◆ Excerpted records
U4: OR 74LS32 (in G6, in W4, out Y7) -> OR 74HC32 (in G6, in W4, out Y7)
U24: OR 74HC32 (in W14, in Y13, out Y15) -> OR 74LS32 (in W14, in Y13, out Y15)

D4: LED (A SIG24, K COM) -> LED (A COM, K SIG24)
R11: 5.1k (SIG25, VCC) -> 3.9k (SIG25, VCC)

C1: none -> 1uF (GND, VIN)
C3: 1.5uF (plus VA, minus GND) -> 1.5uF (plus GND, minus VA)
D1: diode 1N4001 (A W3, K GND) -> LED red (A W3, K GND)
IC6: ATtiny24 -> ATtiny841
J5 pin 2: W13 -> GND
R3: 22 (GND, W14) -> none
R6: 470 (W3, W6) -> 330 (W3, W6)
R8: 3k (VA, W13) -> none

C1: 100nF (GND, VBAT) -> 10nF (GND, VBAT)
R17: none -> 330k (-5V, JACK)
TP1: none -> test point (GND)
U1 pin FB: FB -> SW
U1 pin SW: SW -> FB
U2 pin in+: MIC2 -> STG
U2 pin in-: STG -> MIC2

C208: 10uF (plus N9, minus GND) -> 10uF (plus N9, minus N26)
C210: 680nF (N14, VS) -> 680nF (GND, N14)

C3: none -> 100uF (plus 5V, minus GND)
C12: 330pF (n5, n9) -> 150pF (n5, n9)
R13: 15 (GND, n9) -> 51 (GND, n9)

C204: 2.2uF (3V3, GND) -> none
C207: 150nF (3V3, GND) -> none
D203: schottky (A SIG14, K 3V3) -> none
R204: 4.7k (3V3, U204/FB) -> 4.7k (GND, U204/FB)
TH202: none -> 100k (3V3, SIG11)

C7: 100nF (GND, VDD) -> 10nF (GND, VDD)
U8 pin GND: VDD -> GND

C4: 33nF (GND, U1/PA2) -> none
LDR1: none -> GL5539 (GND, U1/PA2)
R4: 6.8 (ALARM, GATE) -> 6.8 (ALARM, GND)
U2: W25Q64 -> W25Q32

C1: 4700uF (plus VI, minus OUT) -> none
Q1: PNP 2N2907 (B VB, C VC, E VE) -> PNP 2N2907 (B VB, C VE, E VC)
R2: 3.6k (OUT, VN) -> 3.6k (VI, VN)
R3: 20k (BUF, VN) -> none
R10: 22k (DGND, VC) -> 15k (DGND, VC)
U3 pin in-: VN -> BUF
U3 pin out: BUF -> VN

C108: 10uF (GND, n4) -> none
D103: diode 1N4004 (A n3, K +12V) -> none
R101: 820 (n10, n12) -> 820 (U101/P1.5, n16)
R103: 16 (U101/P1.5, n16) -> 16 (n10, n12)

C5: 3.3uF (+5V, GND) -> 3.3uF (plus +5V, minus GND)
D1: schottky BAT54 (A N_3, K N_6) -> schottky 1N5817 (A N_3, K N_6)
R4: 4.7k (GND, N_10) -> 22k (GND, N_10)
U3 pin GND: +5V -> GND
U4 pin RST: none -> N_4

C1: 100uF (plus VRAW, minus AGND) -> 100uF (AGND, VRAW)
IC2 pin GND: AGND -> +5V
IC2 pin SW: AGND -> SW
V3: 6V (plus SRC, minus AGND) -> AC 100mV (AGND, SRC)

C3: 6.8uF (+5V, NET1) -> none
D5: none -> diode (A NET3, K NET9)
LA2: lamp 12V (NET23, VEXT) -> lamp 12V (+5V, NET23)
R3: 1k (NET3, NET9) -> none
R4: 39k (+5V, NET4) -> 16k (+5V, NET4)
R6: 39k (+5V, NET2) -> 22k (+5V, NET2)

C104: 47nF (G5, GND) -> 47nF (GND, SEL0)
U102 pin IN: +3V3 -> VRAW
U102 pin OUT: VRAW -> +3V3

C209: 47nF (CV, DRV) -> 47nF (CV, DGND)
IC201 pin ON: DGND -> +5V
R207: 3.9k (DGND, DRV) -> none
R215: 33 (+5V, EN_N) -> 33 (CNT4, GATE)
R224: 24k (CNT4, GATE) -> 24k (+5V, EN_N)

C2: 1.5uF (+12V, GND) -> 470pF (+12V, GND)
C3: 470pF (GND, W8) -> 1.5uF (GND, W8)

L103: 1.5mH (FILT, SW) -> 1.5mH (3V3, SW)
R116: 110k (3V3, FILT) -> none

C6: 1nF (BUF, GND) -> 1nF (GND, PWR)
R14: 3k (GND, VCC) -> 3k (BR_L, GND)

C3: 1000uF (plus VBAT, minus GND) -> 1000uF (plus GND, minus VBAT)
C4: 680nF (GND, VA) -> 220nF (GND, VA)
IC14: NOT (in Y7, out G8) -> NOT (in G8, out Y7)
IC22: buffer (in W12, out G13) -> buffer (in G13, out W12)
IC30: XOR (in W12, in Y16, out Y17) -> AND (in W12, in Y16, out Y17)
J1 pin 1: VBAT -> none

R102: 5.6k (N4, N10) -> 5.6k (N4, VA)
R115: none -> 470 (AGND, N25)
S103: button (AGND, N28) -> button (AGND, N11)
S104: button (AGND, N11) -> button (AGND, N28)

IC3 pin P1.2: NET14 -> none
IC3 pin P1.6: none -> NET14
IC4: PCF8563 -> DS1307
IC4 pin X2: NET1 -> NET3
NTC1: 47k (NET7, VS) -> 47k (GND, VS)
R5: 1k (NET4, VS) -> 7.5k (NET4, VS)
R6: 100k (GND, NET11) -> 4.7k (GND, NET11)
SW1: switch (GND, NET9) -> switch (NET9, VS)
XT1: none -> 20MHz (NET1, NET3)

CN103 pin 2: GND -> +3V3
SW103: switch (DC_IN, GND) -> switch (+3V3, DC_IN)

◆ Problem details
Restate the material word for word, leaving nothing out.

◆ Response area
U4: OR 74LS32 (in G6, in W4, out Y7) -> OR 74HC32 (in G6, in W4, out Y7)
U24: OR 74HC32 (in W14, in Y13, out Y15) -> OR 74LS32 (in W14, in Y13, out Y15)

D4: LED (A SIG24, K COM) -> LED (A COM, K SIG24)
R11: 5.1k (SIG25, VCC) -> 3.9k (SIG25, VCC)

C1: none -> 1uF (GND, VIN)
C3: 1.5uF (plus VA, minus GND) -> 1.5uF (plus GND, minus VA)
D1: diode 1N4001 (A W3, K GND) -> LED red (A W3, K GND)
IC6: ATtiny24 -> ATtiny841
J5 pin 2: W13 -> GND
R3: 22 (GND, W14) -> none
R6: 470 (W3, W6) -> 330 (W3, W6)
R8: 3k (VA, W13) -> none

C1: 100nF (GND, VBAT) -> 10nF (GND, VBAT)
R17: none -> 330k (-5V, JACK)
TP1: none -> test point (GND)
U1 pin FB: FB -> SW
U1 pin SW: SW -> FB
U2 pin in+: MIC2 -> STG
U2 pin in-: STG -> MIC2

C208: 10uF (plus N9, minus GND) -> 10uF (plus N9, minus N26)
C210: 680nF (N14, VS) -> 680nF (GND, N14)

C3: none -> 100uF (plus 5V, minus GND)
C12: 330pF (n5, n9) -> 150pF (n5, n9)
R13: 15 (GND, n9) -> 51 (GND, n9)

C204: 2.2uF (3V3, GND) -> none
C207: 150nF (3V3, GND) -> none
D203: schottky (A SIG14, K 3V3) -> none
R204: 4.7k (3V3, U204/FB) -> 4.7k (GND, U204/FB)
TH202: none -> 100k (3V3, SIG11)

C7: 100nF (GND, VDD) -> 10nF (GND, VDD)
U8 pin GND: VDD -> GND

C4: 33nF (GND, U1/PA2) -> none
LDR1: none -> GL5539 (GND, U1/PA2)
R4: 6.8 (ALARM, GATE) -> 6.8 (ALARM, GND)
U2: W25Q64 -> W25Q32

C1: 4700uF (plus VI, minus OUT) -> none
Q1: PNP 2N2907 (B VB, C VC, E VE) -> PNP 2N2907 (B VB, C VE, E VC)
R2: 3.6k (OUT, VN) -> 3.6k (VI, VN)
R3: 20k (BUF, VN) -> none
R10: 22k (DGND, VC) -> 15k (DGND, VC)
U3 pin in-: VN -> BUF
U3 pin out: BUF -> VN

C108: 10uF (GND, n4) -> none
D103: diode 1N4004 (A n3, K +12V) -> none
R101: 820 (n10, n12) -> 820 (U101/P1.5, n16)
R103: 16 (U101/P1.5, n16) -> 16 (n10, n12)

C5: 3.3uF (+5V, GND) -> 3.3uF (plus +5V, minus GND)
D1: schottky BAT54 (A N_3, K N_6) -> schottky 1N5817 (A N_3, K N_6)
R4: 4.7k (GND, N_10) -> 22k (GND, N_10)
U3 pin GND: +5V -> GND
U4 pin RST: none -> N_4

C1: 100uF (plus VRAW, minus AGND) -> 100uF (AGND, VRAW)
IC2 pin GND: AGND -> +5V
IC2 pin SW: AGND -> SW
V3: 6V (plus SRC, minus AGND) -> AC 100mV (AGND, SRC)

C3: 6.8uF (+5V, NET1) -> none
D5: none -> diode (A NET3, K NET9)
LA2: lamp 12V (NET23, VEXT) -> lamp 12V (+5V, NET23)
R3: 1k (NET3, NET9) -> none
R4: 39k (+5V, NET4) -> 16k (+5V, NET4)
R6: 39k (+5V, NET2) -> 22k (+5V, NET2)

C104: 47nF (G5, GND) -> 47nF (GND, SEL0)
U102 pin IN: +3V3 -> VRAW
U102 pin OUT: VRAW -> +3V3

C209: 47nF (CV, DRV) -> 47nF (CV, DGND)
IC201 pin ON: DGND -> +5V
R207: 3.9k (DGND, DRV) -> none
R215: 33 (+5V, EN_N) -> 33 (CNT4, GATE)
R224: 24k (CNT4, GATE) -> 24k (+5V, EN_N)

C2: 1.5uF (+12V, GND) -> 470pF (+12V, GND)
C3: 470pF (GND, W8) -> 1.5uF (GND, W8)

L103: 1.5mH (FILT, SW) -> 1.5mH (3V3, SW)
R116: 110k (3V3, FILT) -> none

C6: 1nF (BUF, GND) -> 1nF (GND, PWR)
R14: 3k (GND, VCC) -> 3k (BR_L, GND)

C3: 1000uF (plus VBAT, minus GND) -> 1000uF (plus GND, minus VBAT)
C4: 680nF (GND, VA) -> 220nF (GND, VA)
IC14: NOT (in Y7, out G8) -> NOT (in G8, out Y7)
IC22: buffer (in W12, out G13) -> buffer (in G13, out W12)
IC30: XOR (in W12, in Y16, out Y17) -> AND (in W12, in Y16, out Y17)
J1 pin 1: VBAT -> none

R102: 5.6k (N4, N10) -> 5.6k (N4, VA)
R115: none -> 470 (AGND, N25)
S103: button (AGND, N28) -> button (AGND, N11)
S104: button (AGND, N11) -> button (AGND, N28)

IC3 pin P1.2: NET14 -> none
IC3 pin P1.6: none -> NET14
IC4: PCF8563 -> DS1307
IC4 pin X2: NET1 -> NET3
NTC1: 47k (NET7, VS) -> 47k (GND, VS)
R5: 1k (NET4, VS) -> 7.5k (NET4, VS)
R6: 100k (GND, NET11) -> 4.7k (GND, NET11)
SW1: switch (GND, NET9) -> switch (NET9, VS)
XT1: none -> 20MHz (NET1, NET3)

CN103 pin 2: GND -> +3V3
SW103: switch (DC_IN, GND) -> switch (+3V3, DC_IN)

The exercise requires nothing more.